Aim of the task |
Below are several entries. Transcribe exactly those lines that fall from the one with "lime slope F1:G2" through the one with "red brick E6:G6", end lines included.

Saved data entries
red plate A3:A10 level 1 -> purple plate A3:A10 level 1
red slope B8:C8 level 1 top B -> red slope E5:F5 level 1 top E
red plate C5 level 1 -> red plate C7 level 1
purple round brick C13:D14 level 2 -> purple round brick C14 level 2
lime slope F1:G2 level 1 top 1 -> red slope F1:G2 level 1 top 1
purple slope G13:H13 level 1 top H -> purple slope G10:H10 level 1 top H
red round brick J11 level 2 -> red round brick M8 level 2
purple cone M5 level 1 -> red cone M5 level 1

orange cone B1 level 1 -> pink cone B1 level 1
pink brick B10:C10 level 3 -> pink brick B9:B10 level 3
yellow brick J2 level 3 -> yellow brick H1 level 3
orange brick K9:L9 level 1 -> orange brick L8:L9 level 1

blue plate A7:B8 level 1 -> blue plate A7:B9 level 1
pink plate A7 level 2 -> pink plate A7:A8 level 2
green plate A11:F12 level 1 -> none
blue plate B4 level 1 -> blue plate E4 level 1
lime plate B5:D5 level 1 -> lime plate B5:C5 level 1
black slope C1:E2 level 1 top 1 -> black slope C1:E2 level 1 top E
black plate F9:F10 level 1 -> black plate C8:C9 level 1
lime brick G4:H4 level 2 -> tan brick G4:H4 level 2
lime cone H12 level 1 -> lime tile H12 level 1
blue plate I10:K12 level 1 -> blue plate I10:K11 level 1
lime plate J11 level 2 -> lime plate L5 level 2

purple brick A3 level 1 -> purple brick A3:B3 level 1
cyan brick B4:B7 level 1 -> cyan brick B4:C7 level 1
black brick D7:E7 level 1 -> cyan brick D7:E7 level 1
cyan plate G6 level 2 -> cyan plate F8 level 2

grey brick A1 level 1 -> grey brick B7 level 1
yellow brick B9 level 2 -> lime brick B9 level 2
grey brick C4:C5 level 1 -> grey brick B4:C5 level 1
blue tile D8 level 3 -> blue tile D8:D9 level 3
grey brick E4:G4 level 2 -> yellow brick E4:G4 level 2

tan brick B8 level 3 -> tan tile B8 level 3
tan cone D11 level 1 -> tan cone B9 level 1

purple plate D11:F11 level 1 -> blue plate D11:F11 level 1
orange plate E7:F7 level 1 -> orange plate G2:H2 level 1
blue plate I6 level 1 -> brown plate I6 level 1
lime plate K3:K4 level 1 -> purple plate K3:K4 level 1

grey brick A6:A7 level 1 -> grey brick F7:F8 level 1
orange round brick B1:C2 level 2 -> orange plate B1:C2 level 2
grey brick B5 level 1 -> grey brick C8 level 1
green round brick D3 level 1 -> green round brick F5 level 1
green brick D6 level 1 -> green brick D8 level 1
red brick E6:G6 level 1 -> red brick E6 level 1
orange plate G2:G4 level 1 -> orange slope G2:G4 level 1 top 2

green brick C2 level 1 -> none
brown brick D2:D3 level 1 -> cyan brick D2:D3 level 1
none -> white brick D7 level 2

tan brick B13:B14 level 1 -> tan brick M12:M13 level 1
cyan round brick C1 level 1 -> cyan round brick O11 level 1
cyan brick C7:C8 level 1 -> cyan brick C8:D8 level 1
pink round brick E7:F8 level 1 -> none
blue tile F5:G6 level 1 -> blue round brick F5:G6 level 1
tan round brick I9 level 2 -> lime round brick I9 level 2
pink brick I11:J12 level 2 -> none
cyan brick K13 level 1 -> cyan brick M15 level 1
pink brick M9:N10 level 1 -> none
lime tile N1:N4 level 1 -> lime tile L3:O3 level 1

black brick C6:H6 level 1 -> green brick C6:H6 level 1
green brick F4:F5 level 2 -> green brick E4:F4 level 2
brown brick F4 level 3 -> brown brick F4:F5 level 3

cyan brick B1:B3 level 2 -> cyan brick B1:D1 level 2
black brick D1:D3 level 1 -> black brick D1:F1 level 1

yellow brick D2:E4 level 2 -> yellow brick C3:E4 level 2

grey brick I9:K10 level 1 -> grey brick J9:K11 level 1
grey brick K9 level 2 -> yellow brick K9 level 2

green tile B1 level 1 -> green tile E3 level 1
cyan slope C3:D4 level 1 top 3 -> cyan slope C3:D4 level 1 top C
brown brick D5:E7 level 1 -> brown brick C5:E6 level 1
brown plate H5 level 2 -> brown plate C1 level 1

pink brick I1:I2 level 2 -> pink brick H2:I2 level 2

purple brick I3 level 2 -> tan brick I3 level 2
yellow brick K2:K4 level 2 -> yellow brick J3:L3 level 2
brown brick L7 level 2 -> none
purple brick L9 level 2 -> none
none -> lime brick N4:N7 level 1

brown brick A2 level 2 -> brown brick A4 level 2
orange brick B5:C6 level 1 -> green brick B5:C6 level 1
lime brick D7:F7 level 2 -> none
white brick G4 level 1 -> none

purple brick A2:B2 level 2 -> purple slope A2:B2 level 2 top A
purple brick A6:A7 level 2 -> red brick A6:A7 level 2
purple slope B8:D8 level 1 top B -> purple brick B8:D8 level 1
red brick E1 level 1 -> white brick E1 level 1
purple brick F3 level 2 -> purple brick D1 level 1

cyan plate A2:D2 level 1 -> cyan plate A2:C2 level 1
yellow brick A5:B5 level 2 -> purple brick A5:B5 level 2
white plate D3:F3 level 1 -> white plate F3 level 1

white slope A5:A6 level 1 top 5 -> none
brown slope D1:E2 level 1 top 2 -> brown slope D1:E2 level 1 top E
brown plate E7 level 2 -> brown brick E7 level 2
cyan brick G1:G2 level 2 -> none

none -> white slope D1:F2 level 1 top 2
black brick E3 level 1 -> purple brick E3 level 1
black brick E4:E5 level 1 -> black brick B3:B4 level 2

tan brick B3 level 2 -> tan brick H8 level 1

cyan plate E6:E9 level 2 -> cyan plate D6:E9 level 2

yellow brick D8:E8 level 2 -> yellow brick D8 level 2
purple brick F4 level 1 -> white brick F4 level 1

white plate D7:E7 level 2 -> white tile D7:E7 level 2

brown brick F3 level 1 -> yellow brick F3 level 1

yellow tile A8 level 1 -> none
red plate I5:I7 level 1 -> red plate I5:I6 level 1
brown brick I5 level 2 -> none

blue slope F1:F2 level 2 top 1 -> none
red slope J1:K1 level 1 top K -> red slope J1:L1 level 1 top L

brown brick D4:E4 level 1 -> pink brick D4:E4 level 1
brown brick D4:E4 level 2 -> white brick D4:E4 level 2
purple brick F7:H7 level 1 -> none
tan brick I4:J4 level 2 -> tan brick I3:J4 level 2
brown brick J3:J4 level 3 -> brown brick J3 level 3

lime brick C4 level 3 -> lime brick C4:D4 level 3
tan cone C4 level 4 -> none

Your solution |
lime slope F1:G2 level 1 top 1 -> red slope F1:G2 level 1 top 1
purple slope G13:H13 level 1 top H -> purple slope G10:H10 level 1 top H
red round brick J11 level 2 -> red round brick M8 level 2
purple cone M5 level 1 -> red cone M5 level 1

orange cone B1 level 1 -> pink cone B1 level 1
pink brick B10:C10 level 3 -> pink brick B9:B10 level 3
yellow brick J2 level 3 -> yellow brick H1 level 3
orange brick K9:L9 level 1 -> orange brick L8:L9 level 1

blue plate A7:B8 level 1 -> blue plate A7:B9 level 1
pink plate A7 level 2 -> pink plate A7:A8 level 2
green plate A11:F12 level 1 -> none
blue plate B4 level 1 -> blue plate E4 level 1
lime plate B5:D5 level 1 -> lime plate B5:C5 level 1
black slope C1:E2 level 1 top 1 -> black slope C1:E2 level 1 top E
black plate F9:F10 level 1 -> black plate C8:C9 level 1
lime brick G4:H4 level 2 -> tan brick G4:H4 level 2
lime cone H12 level 1 -> lime tile H12 level 1
blue plate I10:K12 level 1 -> blue plate I10:K11 level 1
lime plate J11 level 2 -> lime plate L5 level 2

purple brick A3 level 1 -> purple brick A3:B3 level 1
cyan brick B4:B7 level 1 -> cyan brick B4:C7 level 1
black brick D7:E7 level 1 -> cyan brick D7:E7 level 1
cyan plate G6 level 2 -> cyan plate F8 level 2

grey brick A1 level 1 -> grey brick B7 level 1
yellow brick B9 level 2 -> lime brick B9 level 2
grey brick C4:C5 level 1 -> grey brick B4:C5 level 1
blue tile D8 level 3 -> blue tile D8:D9 level 3
grey brick E4:G4 level 2 -> yellow brick E4:G4 level 2

tan brick B8 level 3 -> tan tile B8 level 3
tan cone D11 level 1 -> tan cone B9 level 1

purple plate D11:F11 level 1 -> blue plate D11:F11 level 1
orange plate E7:F7 level 1 -> orange plate G2:H2 level 1
blue plate I6 level 1 -> brown plate I6 level 1
lime plate K3:K4 level 1 -> purple plate K3:K4 level 1

grey brick A6:A7 level 1 -> grey brick F7:F8 level 1
orange round brick B1:C2 level 2 -> orange plate B1:C2 level 2
grey brick B5 level 1 -> grey brick C8 level 1
green round brick D3 level 1 -> green round brick F5 level 1
green brick D6 level 1 -> green brick D8 level 1
red brick E6:G6 level 1 -> red brick E6 level 1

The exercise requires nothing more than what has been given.